■ PROBLEM DETAILS
Put these lines into a JSON list of strings, one string per line with blank lines dropped, starting with the line that contains "1,822 [125, 134]" and going on through the line that contains "Determine the (x, y)". Leave the pictures out of the list.
╔══
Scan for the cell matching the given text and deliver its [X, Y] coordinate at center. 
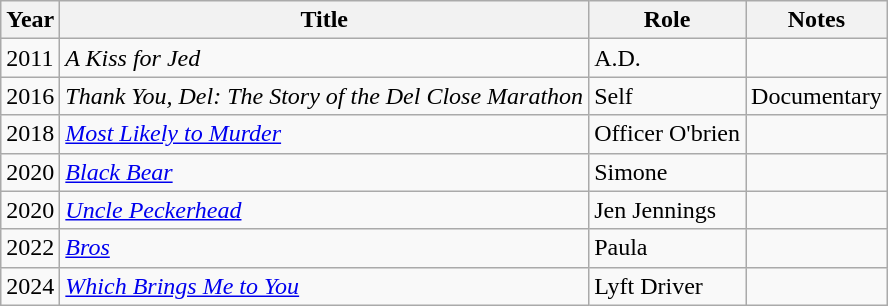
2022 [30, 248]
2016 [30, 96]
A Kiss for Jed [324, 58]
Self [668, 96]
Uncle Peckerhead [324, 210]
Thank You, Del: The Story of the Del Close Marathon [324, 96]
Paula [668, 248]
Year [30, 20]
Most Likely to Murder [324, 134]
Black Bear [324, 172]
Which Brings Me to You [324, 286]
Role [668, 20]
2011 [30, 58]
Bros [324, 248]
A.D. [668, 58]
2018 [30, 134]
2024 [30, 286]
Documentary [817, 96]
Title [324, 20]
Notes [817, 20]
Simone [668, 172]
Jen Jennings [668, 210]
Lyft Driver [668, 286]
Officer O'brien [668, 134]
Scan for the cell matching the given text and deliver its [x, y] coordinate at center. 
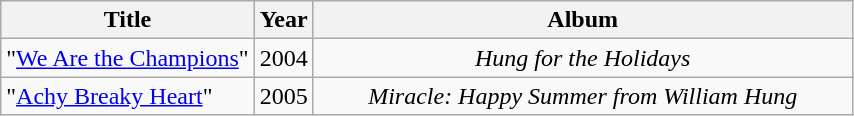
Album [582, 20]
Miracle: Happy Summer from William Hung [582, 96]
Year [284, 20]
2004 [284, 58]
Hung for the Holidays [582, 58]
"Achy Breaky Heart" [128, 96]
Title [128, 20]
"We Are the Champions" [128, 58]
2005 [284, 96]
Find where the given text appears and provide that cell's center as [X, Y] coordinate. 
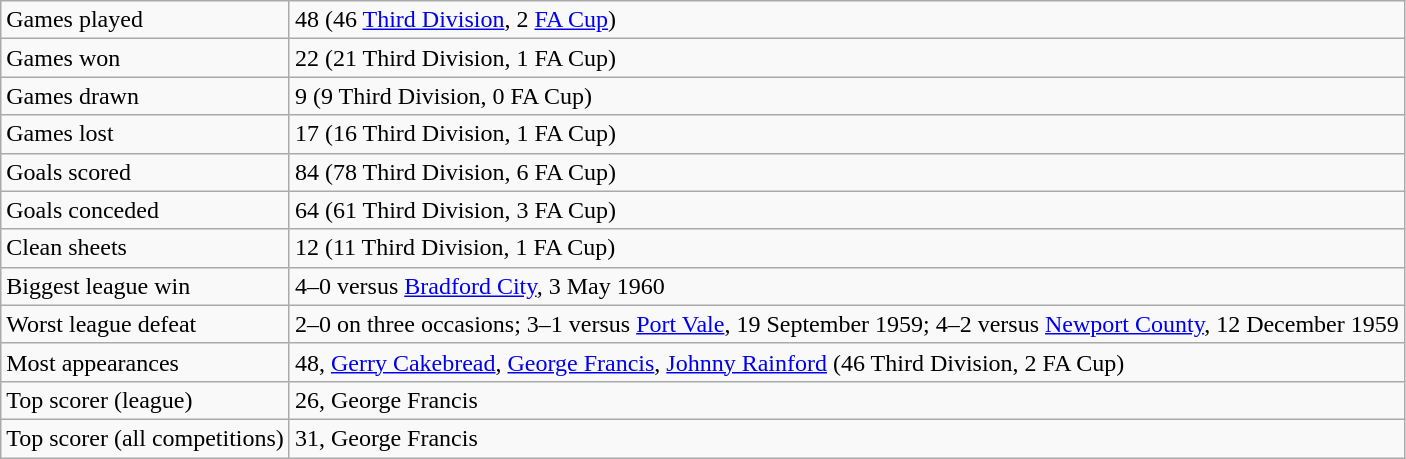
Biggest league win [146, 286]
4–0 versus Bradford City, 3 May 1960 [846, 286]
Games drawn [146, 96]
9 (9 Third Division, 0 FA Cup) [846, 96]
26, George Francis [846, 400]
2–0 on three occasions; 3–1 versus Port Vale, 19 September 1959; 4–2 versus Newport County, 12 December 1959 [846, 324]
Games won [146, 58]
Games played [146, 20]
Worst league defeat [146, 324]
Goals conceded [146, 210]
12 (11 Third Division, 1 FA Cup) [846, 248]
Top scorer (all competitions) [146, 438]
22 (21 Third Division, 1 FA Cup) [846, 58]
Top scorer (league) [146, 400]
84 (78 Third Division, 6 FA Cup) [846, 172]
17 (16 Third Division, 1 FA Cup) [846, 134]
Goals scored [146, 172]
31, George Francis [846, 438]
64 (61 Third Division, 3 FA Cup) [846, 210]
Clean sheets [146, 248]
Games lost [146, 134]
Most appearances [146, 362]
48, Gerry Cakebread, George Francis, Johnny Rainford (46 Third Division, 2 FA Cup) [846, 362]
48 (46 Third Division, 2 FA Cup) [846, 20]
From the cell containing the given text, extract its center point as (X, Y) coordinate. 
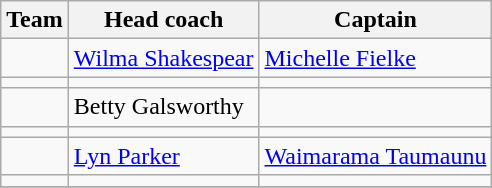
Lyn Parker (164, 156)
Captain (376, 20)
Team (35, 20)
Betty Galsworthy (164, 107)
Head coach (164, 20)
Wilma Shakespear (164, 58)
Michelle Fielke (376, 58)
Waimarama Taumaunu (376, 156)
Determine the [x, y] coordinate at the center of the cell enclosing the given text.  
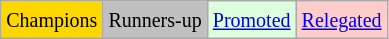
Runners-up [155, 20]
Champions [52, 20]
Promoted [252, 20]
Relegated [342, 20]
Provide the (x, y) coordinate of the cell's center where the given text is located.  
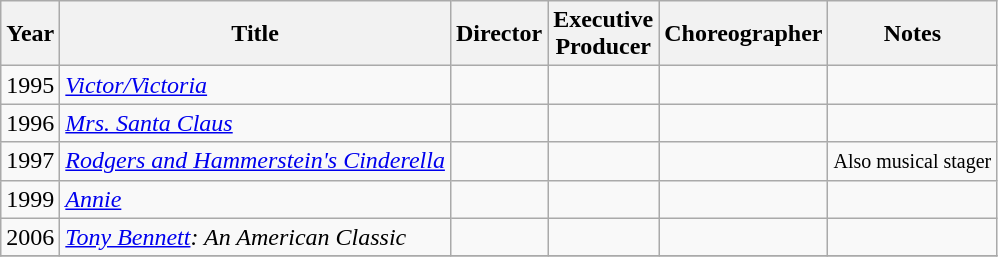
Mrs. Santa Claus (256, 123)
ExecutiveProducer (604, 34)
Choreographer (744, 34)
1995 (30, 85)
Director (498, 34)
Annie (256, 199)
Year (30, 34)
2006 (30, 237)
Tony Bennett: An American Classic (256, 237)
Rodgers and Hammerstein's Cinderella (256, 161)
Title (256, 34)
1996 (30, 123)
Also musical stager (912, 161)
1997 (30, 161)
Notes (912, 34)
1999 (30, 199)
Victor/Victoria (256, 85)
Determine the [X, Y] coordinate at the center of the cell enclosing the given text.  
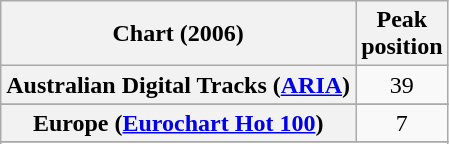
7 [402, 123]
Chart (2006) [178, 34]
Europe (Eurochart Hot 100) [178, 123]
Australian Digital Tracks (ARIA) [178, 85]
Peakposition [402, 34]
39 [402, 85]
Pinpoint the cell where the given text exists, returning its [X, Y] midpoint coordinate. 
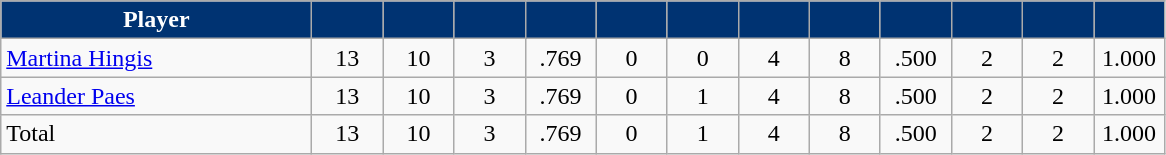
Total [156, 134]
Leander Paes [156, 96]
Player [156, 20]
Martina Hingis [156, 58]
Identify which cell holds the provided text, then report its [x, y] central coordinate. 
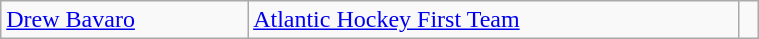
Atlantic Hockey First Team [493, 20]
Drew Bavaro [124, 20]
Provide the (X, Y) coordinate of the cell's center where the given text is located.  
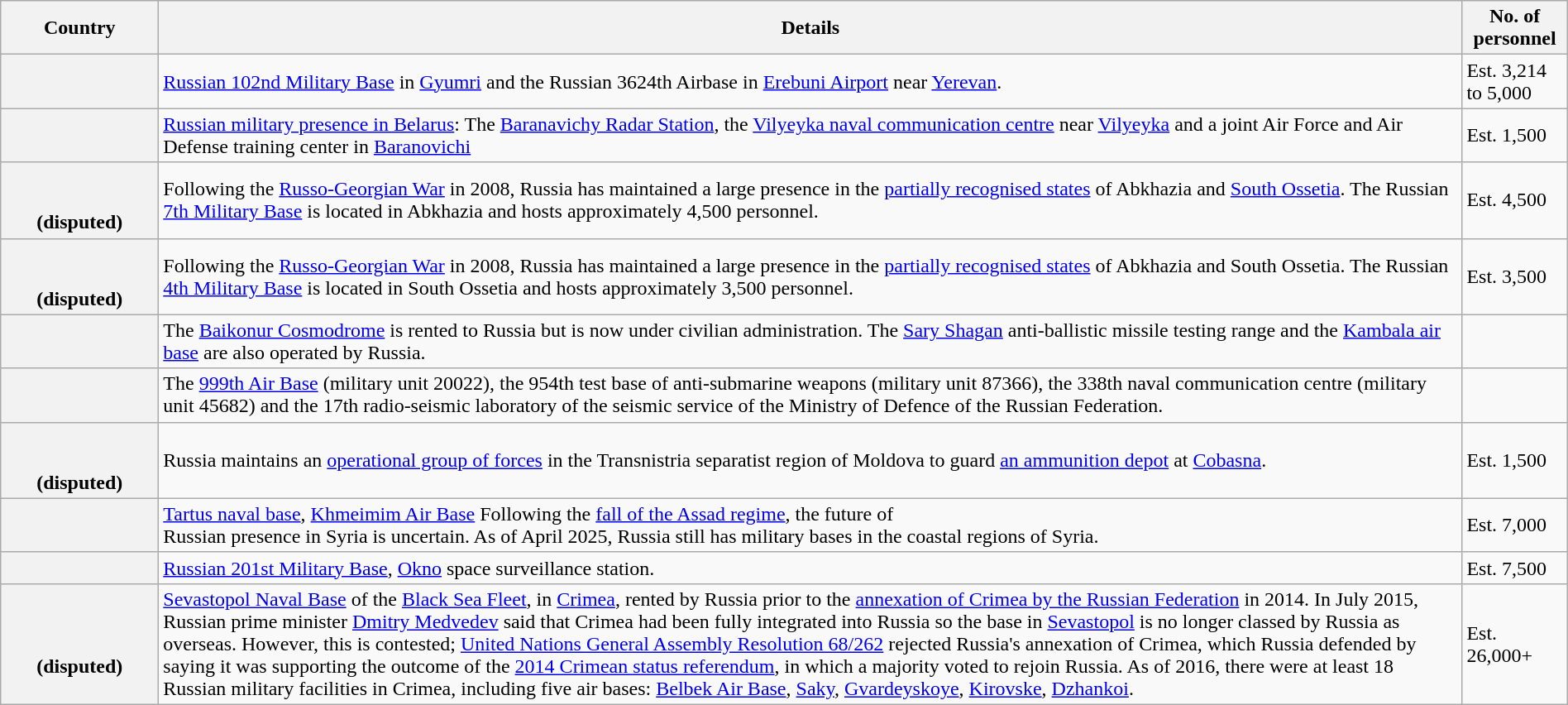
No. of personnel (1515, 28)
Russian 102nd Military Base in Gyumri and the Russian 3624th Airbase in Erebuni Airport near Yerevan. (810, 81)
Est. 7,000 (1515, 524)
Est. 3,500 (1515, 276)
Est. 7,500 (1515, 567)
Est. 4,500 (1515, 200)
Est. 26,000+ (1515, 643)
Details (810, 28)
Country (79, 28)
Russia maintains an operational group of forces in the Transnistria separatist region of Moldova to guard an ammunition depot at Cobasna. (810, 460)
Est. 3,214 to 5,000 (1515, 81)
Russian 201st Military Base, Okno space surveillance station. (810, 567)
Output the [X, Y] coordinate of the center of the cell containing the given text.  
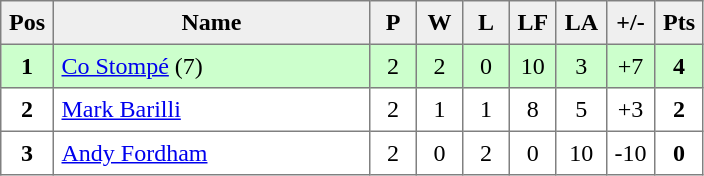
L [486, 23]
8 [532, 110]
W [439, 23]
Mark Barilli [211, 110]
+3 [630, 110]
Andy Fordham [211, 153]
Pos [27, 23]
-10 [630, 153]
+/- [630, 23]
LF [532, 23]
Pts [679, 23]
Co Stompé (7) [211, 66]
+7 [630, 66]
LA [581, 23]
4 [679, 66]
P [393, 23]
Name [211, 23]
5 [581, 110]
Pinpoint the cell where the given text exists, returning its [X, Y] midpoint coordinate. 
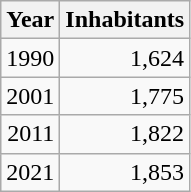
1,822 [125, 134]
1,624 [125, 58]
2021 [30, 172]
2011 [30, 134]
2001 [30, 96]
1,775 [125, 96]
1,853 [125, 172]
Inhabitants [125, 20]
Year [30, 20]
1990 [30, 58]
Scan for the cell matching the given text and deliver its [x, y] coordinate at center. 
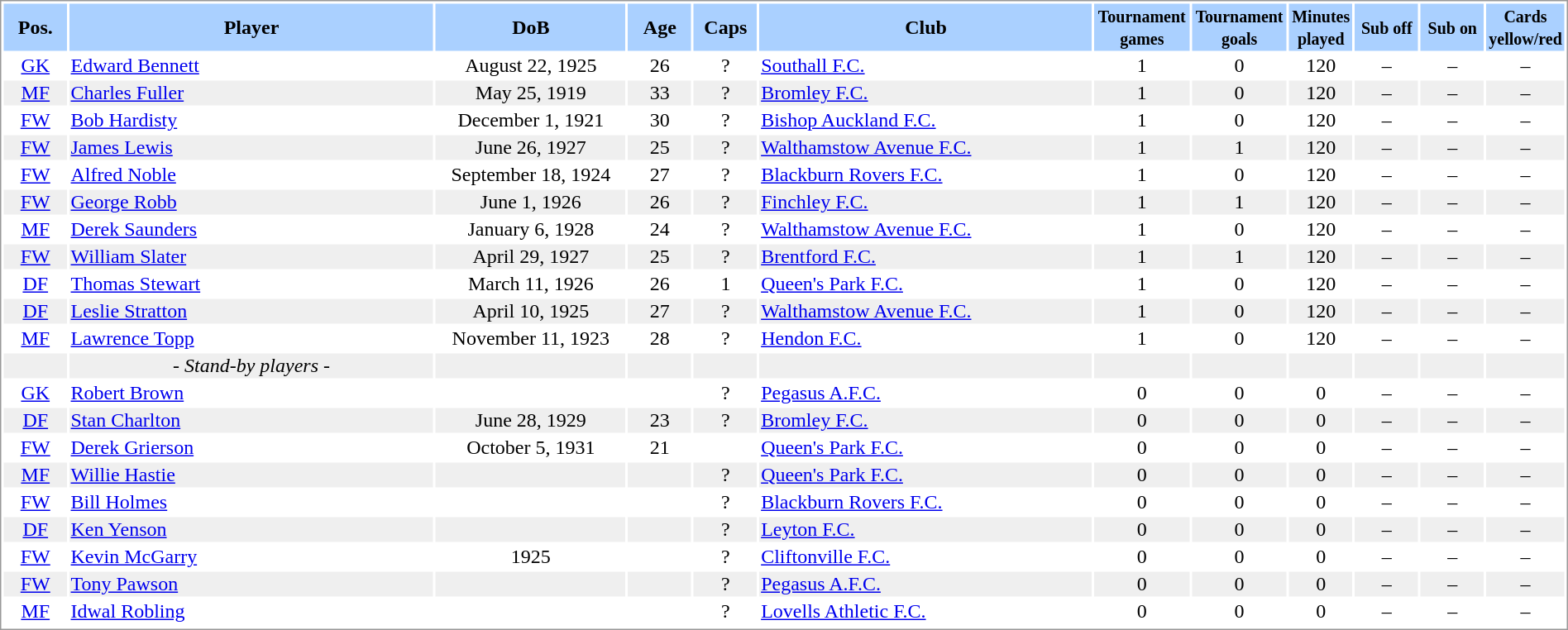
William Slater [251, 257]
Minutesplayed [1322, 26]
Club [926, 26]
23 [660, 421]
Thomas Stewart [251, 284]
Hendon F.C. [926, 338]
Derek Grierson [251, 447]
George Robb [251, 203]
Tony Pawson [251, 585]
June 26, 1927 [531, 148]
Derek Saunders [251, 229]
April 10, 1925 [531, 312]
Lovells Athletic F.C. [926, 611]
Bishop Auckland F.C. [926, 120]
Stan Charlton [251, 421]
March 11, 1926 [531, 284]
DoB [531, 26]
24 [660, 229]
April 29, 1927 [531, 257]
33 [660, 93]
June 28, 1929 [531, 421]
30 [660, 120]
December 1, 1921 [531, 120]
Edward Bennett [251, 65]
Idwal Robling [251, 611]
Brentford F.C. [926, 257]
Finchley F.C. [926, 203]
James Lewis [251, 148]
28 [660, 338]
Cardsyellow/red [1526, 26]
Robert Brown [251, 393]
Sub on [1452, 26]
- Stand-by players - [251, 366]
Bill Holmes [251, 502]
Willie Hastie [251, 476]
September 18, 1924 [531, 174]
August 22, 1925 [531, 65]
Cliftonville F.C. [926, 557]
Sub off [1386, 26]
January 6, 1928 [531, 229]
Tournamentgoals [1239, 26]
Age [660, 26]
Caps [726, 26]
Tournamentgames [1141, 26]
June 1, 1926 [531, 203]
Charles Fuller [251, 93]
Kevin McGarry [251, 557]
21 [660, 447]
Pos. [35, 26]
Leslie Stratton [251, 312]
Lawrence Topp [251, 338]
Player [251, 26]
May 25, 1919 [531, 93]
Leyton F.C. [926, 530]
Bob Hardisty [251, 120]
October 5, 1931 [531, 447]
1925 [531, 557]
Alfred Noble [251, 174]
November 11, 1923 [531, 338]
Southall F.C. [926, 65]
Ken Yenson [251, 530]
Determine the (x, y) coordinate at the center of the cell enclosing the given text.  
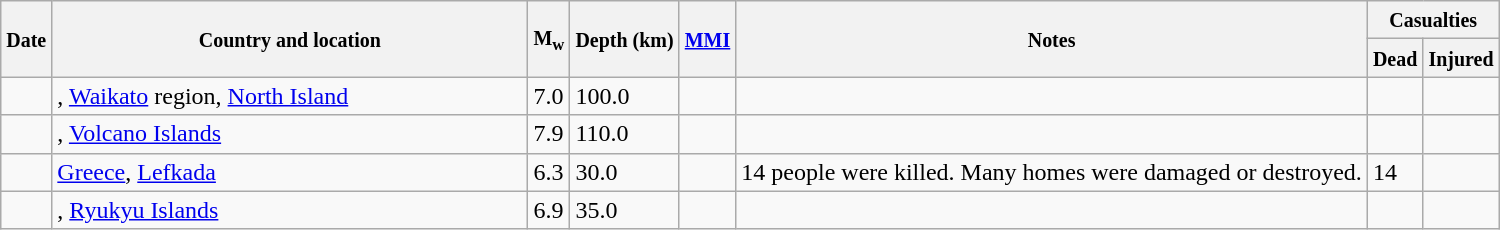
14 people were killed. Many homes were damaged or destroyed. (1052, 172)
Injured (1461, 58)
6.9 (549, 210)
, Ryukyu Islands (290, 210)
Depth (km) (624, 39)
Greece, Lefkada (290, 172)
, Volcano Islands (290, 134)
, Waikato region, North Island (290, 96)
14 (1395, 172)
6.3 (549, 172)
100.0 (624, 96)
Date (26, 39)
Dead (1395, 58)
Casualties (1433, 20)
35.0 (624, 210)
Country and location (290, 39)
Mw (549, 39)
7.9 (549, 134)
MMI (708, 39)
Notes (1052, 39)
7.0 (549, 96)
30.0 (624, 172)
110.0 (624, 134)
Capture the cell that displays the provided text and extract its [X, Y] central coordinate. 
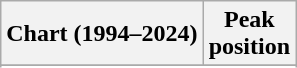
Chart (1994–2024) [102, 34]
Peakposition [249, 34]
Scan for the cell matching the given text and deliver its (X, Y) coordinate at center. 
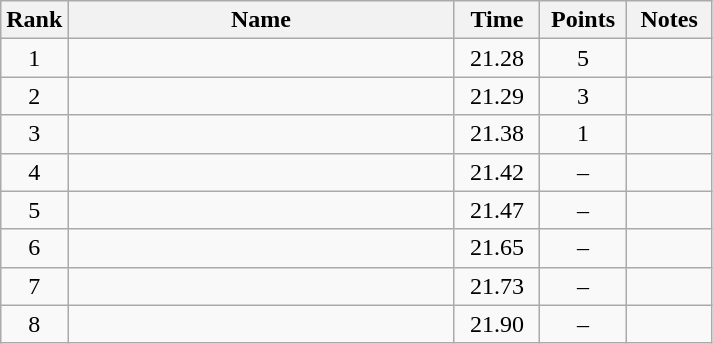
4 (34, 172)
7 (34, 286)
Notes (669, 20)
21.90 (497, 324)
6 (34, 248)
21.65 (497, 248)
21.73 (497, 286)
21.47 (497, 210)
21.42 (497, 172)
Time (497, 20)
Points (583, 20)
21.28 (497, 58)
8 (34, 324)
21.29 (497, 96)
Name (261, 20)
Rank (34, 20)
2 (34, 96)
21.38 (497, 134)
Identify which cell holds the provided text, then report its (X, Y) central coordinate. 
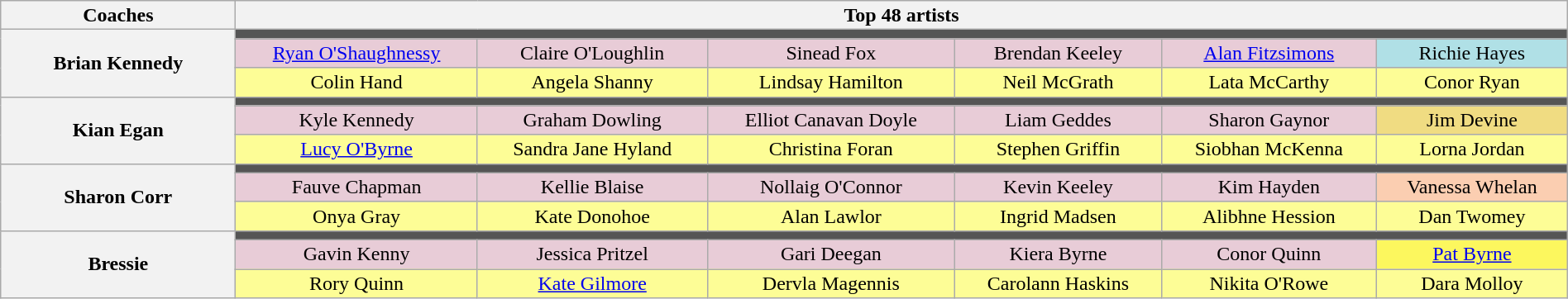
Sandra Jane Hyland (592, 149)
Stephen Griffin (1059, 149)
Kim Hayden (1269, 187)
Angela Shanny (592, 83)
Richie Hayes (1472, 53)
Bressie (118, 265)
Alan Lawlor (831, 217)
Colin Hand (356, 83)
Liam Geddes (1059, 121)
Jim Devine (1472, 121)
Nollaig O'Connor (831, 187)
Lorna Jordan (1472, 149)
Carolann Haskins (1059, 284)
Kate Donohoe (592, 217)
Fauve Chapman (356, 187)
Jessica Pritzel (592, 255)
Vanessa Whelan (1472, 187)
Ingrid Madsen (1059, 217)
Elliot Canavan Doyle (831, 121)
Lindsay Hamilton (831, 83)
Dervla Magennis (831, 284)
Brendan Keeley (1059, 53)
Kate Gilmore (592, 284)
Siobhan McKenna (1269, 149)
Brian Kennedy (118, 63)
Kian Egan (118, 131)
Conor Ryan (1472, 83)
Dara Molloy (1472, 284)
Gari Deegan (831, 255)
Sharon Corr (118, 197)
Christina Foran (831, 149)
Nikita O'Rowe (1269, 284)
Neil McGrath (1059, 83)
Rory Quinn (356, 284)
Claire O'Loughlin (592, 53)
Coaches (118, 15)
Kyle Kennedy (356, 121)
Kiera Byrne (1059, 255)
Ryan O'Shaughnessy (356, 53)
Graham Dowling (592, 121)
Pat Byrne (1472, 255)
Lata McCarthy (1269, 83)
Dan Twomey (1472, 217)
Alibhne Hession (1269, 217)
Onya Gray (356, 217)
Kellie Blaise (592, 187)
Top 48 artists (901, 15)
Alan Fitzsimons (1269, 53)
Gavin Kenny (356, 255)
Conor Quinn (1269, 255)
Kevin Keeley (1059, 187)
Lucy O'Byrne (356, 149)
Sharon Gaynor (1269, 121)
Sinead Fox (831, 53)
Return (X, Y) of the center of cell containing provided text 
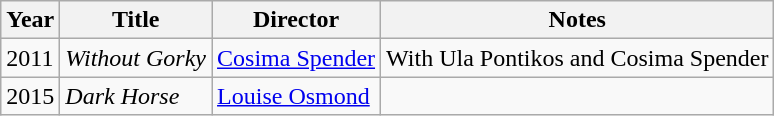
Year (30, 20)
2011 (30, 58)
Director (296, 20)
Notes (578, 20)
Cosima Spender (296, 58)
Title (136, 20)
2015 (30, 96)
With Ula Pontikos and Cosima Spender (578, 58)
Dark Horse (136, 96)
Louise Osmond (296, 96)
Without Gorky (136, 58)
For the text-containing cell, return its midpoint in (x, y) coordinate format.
╚══
■ RESPONSE TO THIS EXERCISE
[
  "1,822 [125, 134]",
  "1,624 [125, 58]",
  "2021 [30, 172]",
  "2011 [30, 134]",
  "2001 [30, 96]",
  "1,775 [125, 96]",
  "1,853 [125, 172]",
  "Inhabitants [125, 20]",
  "Year [30, 20]",
  "1990 [30, 58]",
  "Scan for the cell matching the given text and deliver its [x, y] coordinate at center. ",
  "William Slater [251, 257]",
  "Minutesplayed [1322, 26]",
  "Club [926, 26]",
  "23 [660, 421]",
  "Thomas Stewart [251, 284]",
  "Hendon F.C. [926, 338]",
  "Derek Grierson [251, 447]",
  "George Robb [251, 203]",
  "Tony Pawson [251, 585]",
  "June 26, 1927 [531, 148]",
  "Derek Saunders [251, 229]",
  "April 10, 1925 [531, 312]",
  "Lovells Athletic F.C. [926, 611]",
  "Bishop Auckland F.C. [926, 120]",
  "Stan Charlton [251, 421]",
  "March 11, 1926 [531, 284]",
  "DoB [531, 26]",
  "24 [660, 229]",
  "April 29, 1927 [531, 257]",
  "33 [660, 93]",
  "June 28, 1929 [531, 421]",
  "30 [660, 120]",
  "December 1, 1921 [531, 120]",
  "Edward Bennett [251, 65]",
  "Idwal Robling [251, 611]",
  "Brentford F.C. [926, 257]",
  "Finchley F.C. [926, 203]",
  "James Lewis [251, 148]",
  "28 [660, 338]",
  "Cardsyellow/red [1526, 26]",
  "Robert Brown [251, 393]",
  "Sub on [1452, 26]",
  "- Stand-by players - [251, 366]",
  "Bill Holmes [251, 502]",
  "Willie Hastie [251, 476]",
  "September 18, 1924 [531, 174]",
  "August 22, 1925 [531, 65]",
  "Cliftonville F.C. [926, 557]",
  "Sub off [1386, 26]",
  "January 6, 1928 [531, 229]",
  "Tournamentgoals [1239, 26]",
  "Age [660, 26]",
  "Caps [726, 26]",
  "Tournamentgames [1141, 26]",
  "June 1, 1926 [531, 203]",
  "Charles Fuller [251, 93]",
  "Kevin McGarry [251, 557]",
  "21 [660, 447]",
  "Pos. [35, 26]",
  "Leslie Stratton [251, 312]",
  "Lawrence Topp [251, 338]",
  "Player [251, 26]",
  "May 25, 1919 [531, 93]",
  "Leyton F.C. [926, 530]",
  "Bob Hardisty [251, 120]",
  "October 5, 1931 [531, 447]",
  "1925 [531, 557]",
  "Alfred Noble [251, 174]",
  "November 11, 1923 [531, 338]",
  "Southall F.C. [926, 65]",
  "Ken Yenson [251, 530]",
  "Determine the (x, y) coordinate at the center of the cell enclosing the given text.  "
]